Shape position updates

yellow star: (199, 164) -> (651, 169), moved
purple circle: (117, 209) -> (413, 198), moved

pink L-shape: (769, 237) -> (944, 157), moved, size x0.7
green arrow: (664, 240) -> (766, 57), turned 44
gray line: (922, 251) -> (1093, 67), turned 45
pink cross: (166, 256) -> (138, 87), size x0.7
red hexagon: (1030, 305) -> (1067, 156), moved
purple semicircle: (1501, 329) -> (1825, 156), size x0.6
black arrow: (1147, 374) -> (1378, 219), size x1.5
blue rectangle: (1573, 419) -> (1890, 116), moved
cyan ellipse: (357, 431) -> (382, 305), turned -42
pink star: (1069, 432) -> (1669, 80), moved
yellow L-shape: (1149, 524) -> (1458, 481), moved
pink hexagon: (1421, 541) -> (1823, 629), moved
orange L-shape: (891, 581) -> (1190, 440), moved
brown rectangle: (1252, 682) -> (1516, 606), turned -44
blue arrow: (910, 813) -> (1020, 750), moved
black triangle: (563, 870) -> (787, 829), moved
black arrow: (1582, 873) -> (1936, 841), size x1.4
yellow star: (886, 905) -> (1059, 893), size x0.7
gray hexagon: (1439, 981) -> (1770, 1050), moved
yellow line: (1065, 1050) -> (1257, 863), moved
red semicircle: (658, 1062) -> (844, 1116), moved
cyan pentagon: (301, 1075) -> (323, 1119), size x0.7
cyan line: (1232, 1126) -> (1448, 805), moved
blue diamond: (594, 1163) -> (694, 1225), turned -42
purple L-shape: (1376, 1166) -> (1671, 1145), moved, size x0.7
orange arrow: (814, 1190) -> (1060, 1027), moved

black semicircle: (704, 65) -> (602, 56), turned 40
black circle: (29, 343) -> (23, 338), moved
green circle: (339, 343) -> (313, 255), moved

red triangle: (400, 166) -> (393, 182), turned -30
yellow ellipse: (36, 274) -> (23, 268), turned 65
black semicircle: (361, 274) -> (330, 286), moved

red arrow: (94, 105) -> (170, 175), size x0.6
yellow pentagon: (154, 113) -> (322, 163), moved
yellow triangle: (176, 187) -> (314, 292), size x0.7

#### [Exercise instructions]
Quote only the lines from the line containing "purple L-shape: (1376, 1166)" through the end of the entries, keeping the first and the last.

#### [Task output]
purple L-shape: (1376, 1166) -> (1671, 1145), moved, size x0.7
orange arrow: (814, 1190) -> (1060, 1027), moved

black semicircle: (704, 65) -> (602, 56), turned 40
black circle: (29, 343) -> (23, 338), moved
green circle: (339, 343) -> (313, 255), moved

red triangle: (400, 166) -> (393, 182), turned -30
yellow ellipse: (36, 274) -> (23, 268), turned 65
black semicircle: (361, 274) -> (330, 286), moved

red arrow: (94, 105) -> (170, 175), size x0.6
yellow pentagon: (154, 113) -> (322, 163), moved
yellow triangle: (176, 187) -> (314, 292), size x0.7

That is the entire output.